--- What the task requires ---
Retype all the data word for word.

--- Data records ---
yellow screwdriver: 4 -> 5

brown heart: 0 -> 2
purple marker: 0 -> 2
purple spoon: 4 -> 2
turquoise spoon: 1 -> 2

--- Exercise answer ---
yellow screwdriver: 4 -> 5

brown heart: 0 -> 2
purple marker: 0 -> 2
purple spoon: 4 -> 2
turquoise spoon: 1 -> 2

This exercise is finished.